● **WORK REQUIRED**
Output the entries word for word. Omit images.

*** Block opens ***

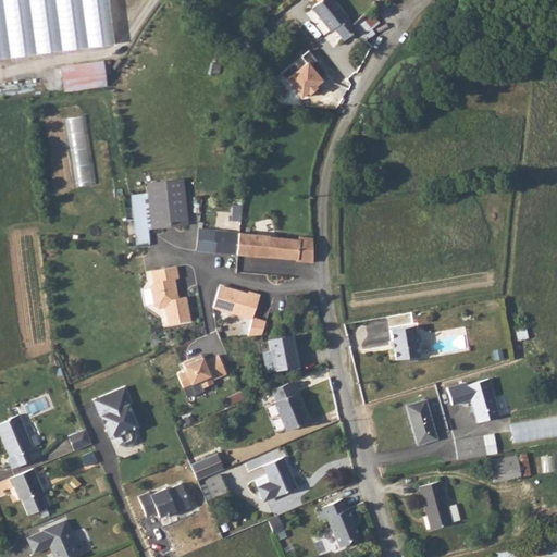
[(103,0),(0,0),(0,59),(110,45),(103,0)]
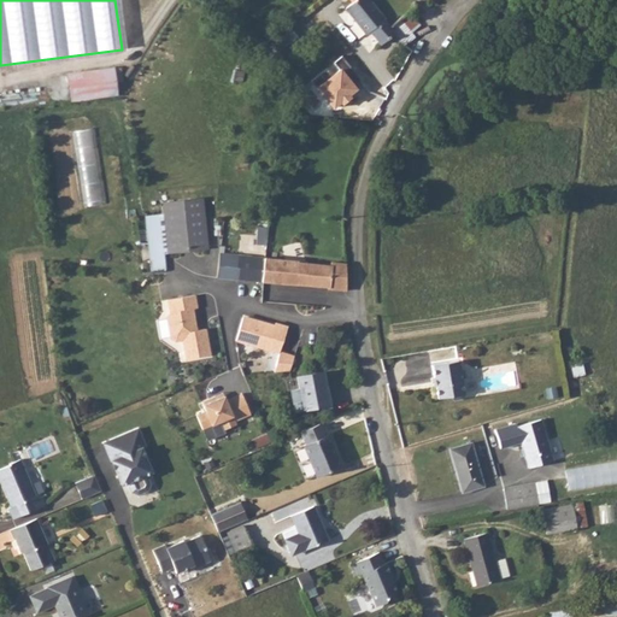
[(369,0),(354,0),(352,1),(345,9),(366,34),(370,31),(382,43),(395,34),(391,27),(369,0)]
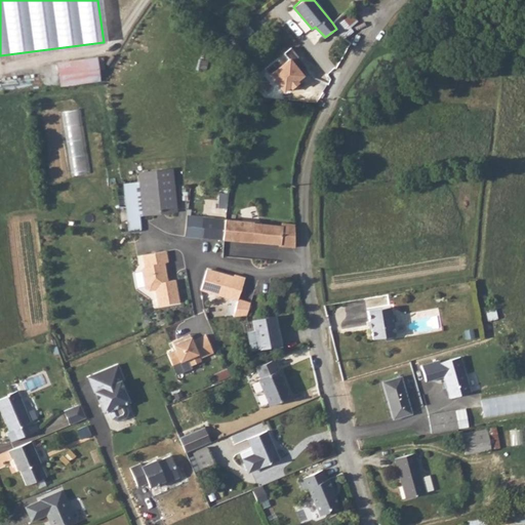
[(349,10),(332,23),(336,29),(342,38),(346,37),(354,31),(351,26),(357,22),(349,10)]
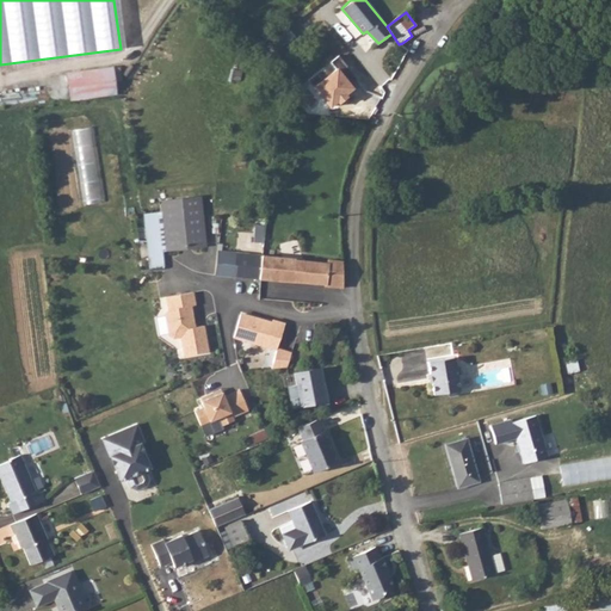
[(338,54),(329,62),(333,66),(310,85),(328,106),(335,102),(337,104),(346,97),(344,94),(353,86),(351,84),(358,78),(338,54)]
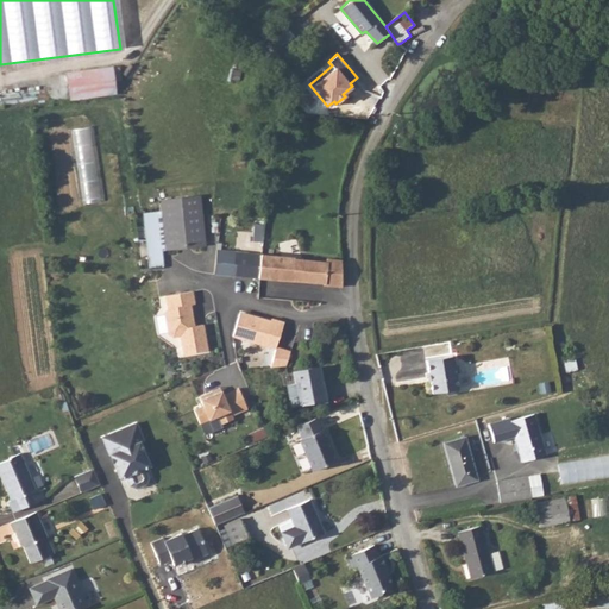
[(120,67),(68,73),(71,99),(117,93),(114,80),(121,80),(120,67)]
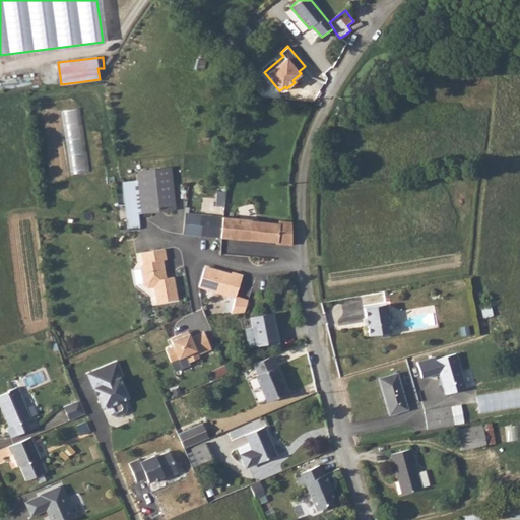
[(81,107),(64,110),(69,138),(86,135),(81,107)]
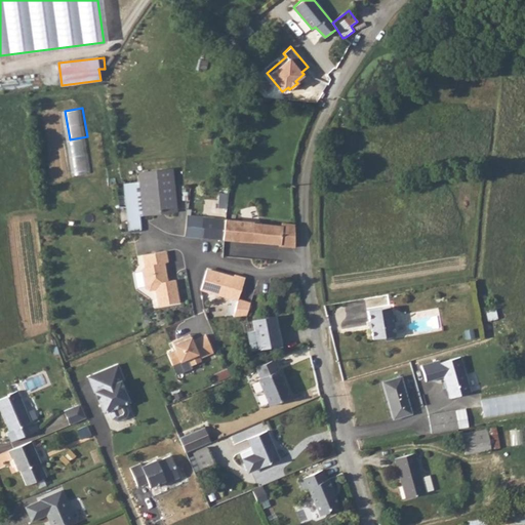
[(170,172),(144,174),(147,213),(173,210),(170,172)]
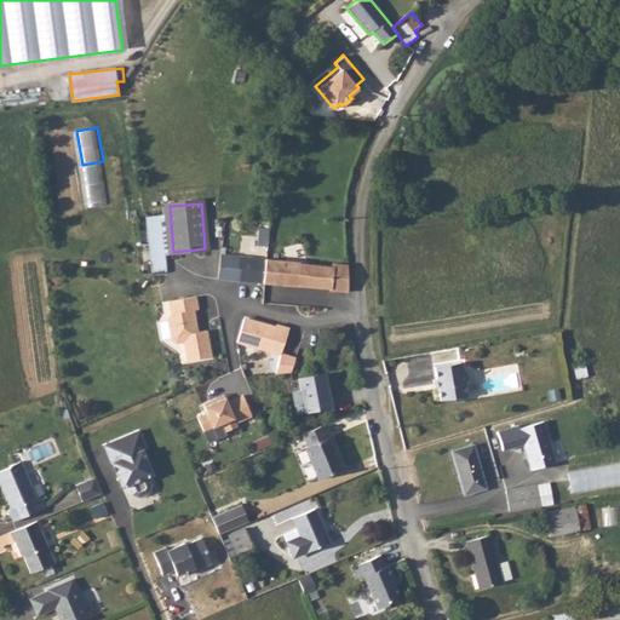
[(162,217),(148,218),(153,274),(167,273),(162,217)]
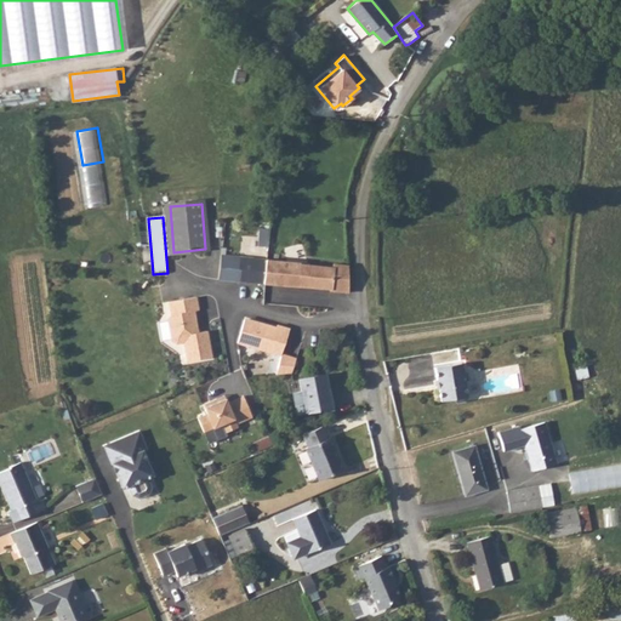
[(248,283),(250,258),(226,256),(223,280),(248,283)]
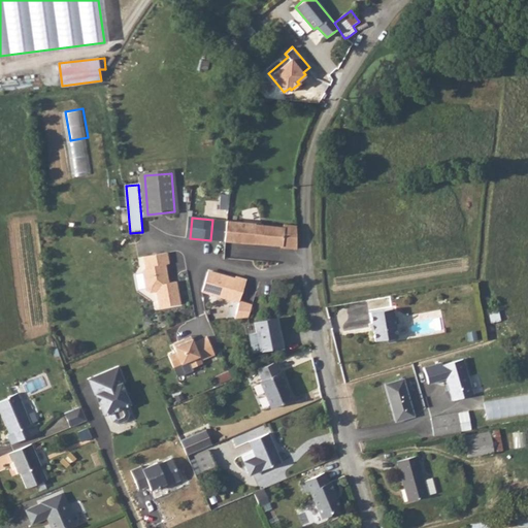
[(212,220),(210,240),(225,242),(227,222),(212,220)]
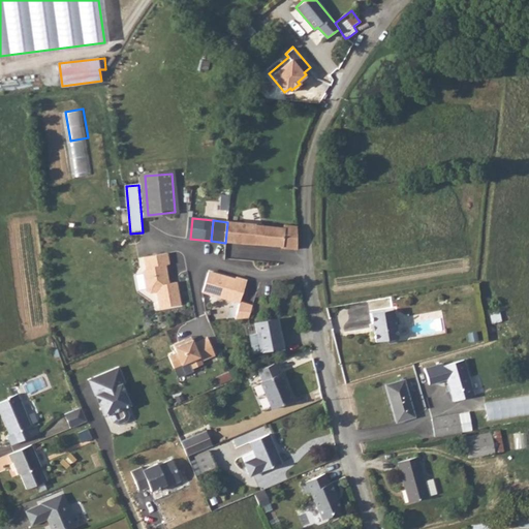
[(227,222),(225,243),(281,247),(283,226),(275,226),(227,222)]
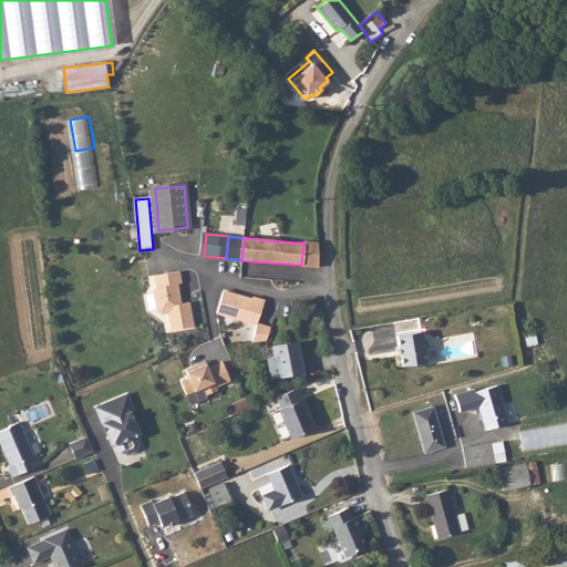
[(301,265),(301,267),(320,268),(319,243),(303,241),(303,243),(301,265)]
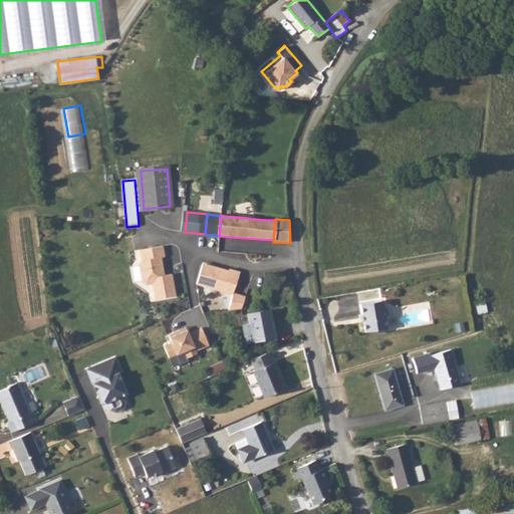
[(220,236),(220,250),(229,250),(229,236),(220,236)]
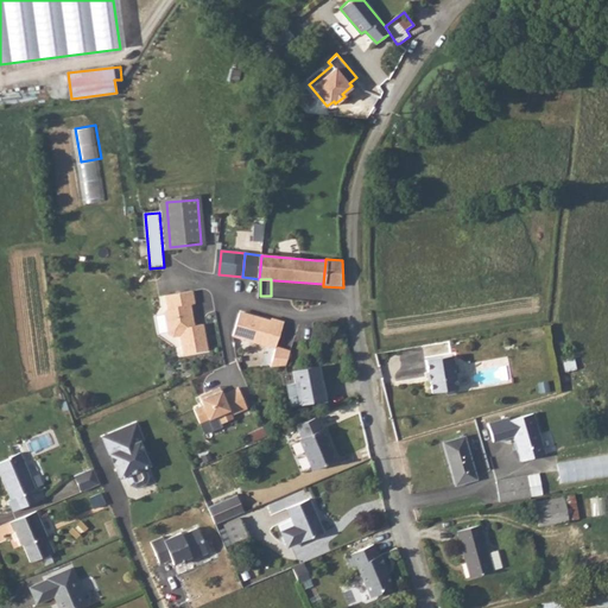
[(192,292),(166,297),(169,310),(165,315),(169,334),(173,337),(181,336),(185,355),(208,352),(203,325),(195,327),(191,328),(190,323),(191,322),(192,320),(190,305),(195,305),(192,292)]
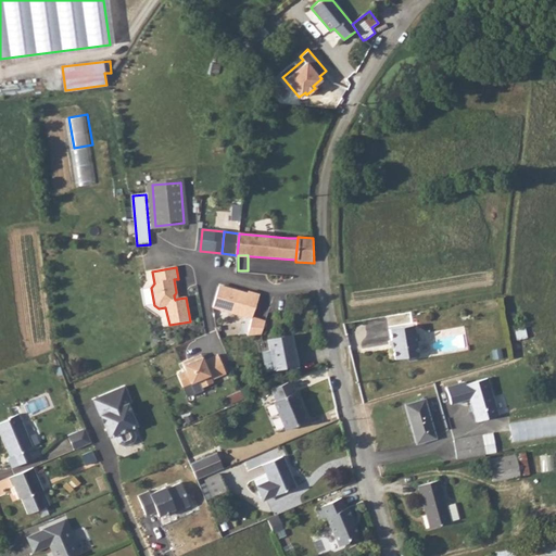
[(213,307),(253,317),(260,295),(249,292),(248,293),(234,290),(219,287),(213,307)]
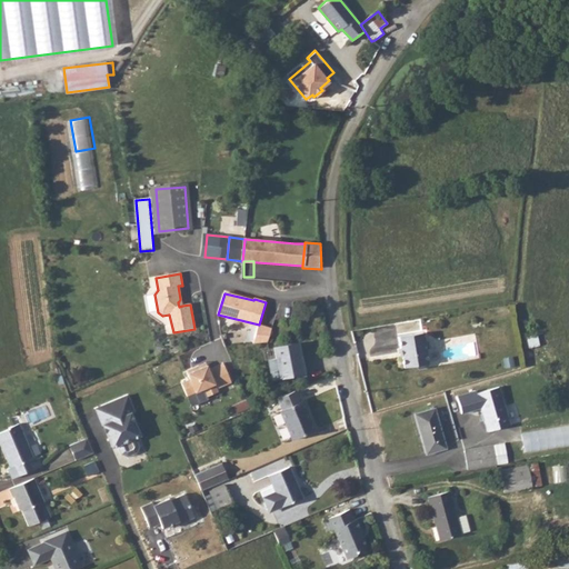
[(259,325),(253,343),(268,342),(272,329),(259,325)]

*** Block closes ***

● **ANSWER SECTION**
[(103,0),(0,0),(0,59),(110,45),(103,0)]
[(369,0),(354,0),(352,1),(345,9),(366,34),(370,31),(382,43),(395,34),(391,27),(369,0)]
[(349,10),(332,23),(336,29),(342,38),(346,37),(354,31),(351,26),(357,22),(349,10)]
[(338,54),(329,62),(333,66),(310,85),(328,106),(335,102),(337,104),(346,97),(344,94),(353,86),(351,84),(358,78),(338,54)]
[(120,67),(68,73),(71,99),(117,93),(114,80),(121,80),(120,67)]
[(81,107),(64,110),(69,138),(86,135),(81,107)]
[(170,172),(144,174),(147,213),(173,210),(170,172)]
[(162,217),(148,218),(153,274),(167,273),(162,217)]
[(248,283),(250,258),(226,256),(223,280),(248,283)]
[(212,220),(210,240),(225,242),(227,222),(212,220)]
[(227,222),(225,243),(281,247),(283,226),(275,226),(227,222)]
[(301,265),(301,267),(320,268),(319,243),(303,241),(303,243),(301,265)]
[(220,236),(220,250),(229,250),(229,236),(220,236)]
[(192,292),(166,297),(169,310),(165,315),(169,334),(173,337),(181,336),(185,355),(208,352),(203,325),(195,327),(191,328),(190,323),(191,322),(192,320),(190,305),(195,305),(192,292)]
[(213,307),(253,317),(260,295),(249,292),(248,293),(234,290),(219,287),(213,307)]
[(259,325),(253,343),(268,342),(272,329),(259,325)]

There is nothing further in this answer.